- WHAT THE TASK ASKS -
Every line containing "round" should be identified and copied from the data below.

- DATA PROVIDED -
------------------------------------------------------------------------
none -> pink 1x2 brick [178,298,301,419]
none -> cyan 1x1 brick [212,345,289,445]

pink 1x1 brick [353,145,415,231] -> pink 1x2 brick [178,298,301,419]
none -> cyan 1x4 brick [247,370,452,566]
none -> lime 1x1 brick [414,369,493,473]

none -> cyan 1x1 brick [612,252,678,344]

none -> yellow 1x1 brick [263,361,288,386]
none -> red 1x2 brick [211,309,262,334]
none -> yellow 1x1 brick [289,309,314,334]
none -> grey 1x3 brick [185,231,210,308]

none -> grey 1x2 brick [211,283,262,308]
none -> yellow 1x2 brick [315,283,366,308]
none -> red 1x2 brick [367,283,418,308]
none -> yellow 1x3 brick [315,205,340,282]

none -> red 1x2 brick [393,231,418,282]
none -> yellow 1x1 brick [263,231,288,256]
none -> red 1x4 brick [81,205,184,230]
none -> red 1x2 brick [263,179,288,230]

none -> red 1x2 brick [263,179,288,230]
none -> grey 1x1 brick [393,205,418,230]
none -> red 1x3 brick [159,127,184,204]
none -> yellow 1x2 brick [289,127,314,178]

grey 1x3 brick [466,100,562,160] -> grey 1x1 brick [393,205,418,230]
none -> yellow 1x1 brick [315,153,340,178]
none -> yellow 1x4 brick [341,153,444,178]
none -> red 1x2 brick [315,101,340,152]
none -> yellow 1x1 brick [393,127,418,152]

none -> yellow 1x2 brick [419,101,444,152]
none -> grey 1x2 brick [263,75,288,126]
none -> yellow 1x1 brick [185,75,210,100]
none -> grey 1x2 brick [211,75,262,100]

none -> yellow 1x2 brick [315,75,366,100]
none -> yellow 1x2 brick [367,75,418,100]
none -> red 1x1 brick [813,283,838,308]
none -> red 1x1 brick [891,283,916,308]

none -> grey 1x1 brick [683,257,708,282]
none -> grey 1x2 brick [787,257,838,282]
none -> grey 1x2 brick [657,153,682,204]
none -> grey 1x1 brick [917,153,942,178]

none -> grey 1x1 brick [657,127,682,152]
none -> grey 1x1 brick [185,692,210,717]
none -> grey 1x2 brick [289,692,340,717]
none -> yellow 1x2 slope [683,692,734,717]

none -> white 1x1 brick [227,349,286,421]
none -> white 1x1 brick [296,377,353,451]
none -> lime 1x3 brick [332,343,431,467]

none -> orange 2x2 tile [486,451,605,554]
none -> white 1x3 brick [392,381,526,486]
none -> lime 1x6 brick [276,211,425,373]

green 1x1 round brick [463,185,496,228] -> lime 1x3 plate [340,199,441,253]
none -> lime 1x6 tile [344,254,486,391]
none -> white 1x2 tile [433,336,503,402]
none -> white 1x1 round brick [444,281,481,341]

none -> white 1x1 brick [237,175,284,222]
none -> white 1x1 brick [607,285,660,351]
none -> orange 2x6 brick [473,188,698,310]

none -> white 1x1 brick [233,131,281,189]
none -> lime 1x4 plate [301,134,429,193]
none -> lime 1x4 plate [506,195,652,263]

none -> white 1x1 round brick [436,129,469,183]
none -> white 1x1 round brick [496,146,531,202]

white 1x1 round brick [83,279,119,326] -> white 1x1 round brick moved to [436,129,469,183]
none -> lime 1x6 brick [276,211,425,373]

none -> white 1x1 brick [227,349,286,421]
------------------------------------------------------------------------
- OUTPUT FOR THIS EXERCISE -
green 1x1 round brick [463,185,496,228] -> lime 1x3 plate [340,199,441,253]
none -> white 1x1 round brick [444,281,481,341]
none -> white 1x1 round brick [436,129,469,183]
none -> white 1x1 round brick [496,146,531,202]
white 1x1 round brick [83,279,119,326] -> white 1x1 round brick moved to [436,129,469,183]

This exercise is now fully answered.